#### [Try it]
Only one stretch of the data below is needed. Output the lines from the one with "- łódka [czerwony] [215 182 85 108]" up to and including the one with "The GREEN JAR", exactly as they stand.

--- START ---

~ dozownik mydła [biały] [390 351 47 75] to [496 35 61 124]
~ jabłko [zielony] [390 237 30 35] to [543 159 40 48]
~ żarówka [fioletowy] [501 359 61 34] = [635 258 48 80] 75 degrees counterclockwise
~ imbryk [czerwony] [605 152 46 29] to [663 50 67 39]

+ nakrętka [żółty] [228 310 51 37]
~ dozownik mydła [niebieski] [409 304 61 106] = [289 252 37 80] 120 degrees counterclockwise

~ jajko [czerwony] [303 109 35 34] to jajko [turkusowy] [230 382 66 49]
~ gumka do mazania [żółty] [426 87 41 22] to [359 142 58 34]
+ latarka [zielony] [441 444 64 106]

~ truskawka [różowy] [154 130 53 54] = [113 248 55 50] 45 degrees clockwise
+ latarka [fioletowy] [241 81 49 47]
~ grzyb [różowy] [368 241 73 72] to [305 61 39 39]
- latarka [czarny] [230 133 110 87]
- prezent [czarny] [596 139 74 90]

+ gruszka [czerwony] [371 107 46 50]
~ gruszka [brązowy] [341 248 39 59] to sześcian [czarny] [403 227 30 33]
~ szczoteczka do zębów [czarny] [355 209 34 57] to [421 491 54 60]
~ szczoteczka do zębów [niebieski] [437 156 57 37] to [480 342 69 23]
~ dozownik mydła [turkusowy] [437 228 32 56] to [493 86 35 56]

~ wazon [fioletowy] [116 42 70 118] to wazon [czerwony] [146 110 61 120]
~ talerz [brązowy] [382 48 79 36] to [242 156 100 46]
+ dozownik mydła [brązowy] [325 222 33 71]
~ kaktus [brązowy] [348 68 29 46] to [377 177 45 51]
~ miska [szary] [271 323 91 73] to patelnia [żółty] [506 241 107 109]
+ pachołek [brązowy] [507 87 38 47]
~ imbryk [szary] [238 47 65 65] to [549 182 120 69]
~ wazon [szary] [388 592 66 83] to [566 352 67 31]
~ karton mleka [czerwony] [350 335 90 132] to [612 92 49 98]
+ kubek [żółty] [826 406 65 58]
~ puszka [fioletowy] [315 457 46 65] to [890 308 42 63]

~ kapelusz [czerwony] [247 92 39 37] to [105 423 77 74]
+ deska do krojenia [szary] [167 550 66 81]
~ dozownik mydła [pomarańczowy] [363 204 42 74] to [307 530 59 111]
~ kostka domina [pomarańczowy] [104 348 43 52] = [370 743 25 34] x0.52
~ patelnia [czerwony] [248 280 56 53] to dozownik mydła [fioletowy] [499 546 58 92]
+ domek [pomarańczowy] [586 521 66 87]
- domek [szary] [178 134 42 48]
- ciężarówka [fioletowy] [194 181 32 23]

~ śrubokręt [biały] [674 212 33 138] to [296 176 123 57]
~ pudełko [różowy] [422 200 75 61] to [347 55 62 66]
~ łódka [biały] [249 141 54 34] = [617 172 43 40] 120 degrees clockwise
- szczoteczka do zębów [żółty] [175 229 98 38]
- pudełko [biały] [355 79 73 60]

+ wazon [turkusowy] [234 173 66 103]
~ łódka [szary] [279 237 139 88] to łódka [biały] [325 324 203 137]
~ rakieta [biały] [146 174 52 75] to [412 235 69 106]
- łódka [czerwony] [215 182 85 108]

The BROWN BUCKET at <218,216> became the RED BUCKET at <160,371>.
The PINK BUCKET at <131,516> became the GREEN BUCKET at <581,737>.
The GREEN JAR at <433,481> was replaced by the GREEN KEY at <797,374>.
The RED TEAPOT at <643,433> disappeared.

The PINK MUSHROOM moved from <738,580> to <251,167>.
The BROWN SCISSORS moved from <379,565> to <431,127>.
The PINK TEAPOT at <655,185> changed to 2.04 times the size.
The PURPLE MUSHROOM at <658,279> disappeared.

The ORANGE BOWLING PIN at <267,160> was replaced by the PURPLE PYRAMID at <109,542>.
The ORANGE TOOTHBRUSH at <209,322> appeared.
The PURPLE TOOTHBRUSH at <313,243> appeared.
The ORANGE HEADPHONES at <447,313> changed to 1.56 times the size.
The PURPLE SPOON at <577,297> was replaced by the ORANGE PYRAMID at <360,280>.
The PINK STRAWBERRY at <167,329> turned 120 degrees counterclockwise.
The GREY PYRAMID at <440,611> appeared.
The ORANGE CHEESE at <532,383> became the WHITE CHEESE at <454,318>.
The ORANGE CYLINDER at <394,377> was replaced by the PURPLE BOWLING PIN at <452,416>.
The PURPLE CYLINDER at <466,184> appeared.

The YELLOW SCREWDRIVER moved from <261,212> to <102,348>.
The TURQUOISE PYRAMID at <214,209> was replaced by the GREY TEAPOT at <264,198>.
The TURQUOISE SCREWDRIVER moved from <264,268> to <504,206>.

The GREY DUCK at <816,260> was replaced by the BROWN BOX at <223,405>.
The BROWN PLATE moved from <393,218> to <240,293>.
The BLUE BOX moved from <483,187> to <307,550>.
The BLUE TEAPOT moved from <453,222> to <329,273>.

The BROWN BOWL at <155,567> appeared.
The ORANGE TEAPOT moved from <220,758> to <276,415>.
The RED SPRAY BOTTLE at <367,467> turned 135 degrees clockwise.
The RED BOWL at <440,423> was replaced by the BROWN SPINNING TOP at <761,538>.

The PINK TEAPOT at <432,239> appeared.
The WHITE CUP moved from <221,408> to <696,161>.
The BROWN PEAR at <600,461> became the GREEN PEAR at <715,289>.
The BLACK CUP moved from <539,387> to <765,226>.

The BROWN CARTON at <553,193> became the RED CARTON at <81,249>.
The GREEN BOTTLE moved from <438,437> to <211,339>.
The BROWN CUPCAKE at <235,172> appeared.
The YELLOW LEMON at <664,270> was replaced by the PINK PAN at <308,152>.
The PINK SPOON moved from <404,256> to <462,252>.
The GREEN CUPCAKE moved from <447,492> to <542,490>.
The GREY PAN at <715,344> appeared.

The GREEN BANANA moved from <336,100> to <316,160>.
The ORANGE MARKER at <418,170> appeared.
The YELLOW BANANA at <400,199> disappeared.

--- END ---

#### [Your solution]
- łódka [czerwony] [215 182 85 108]

The BROWN BUCKET at <218,216> became the RED BUCKET at <160,371>.
The PINK BUCKET at <131,516> became the GREEN BUCKET at <581,737>.
The GREEN JAR at <433,481> was replaced by the GREEN KEY at <797,374>.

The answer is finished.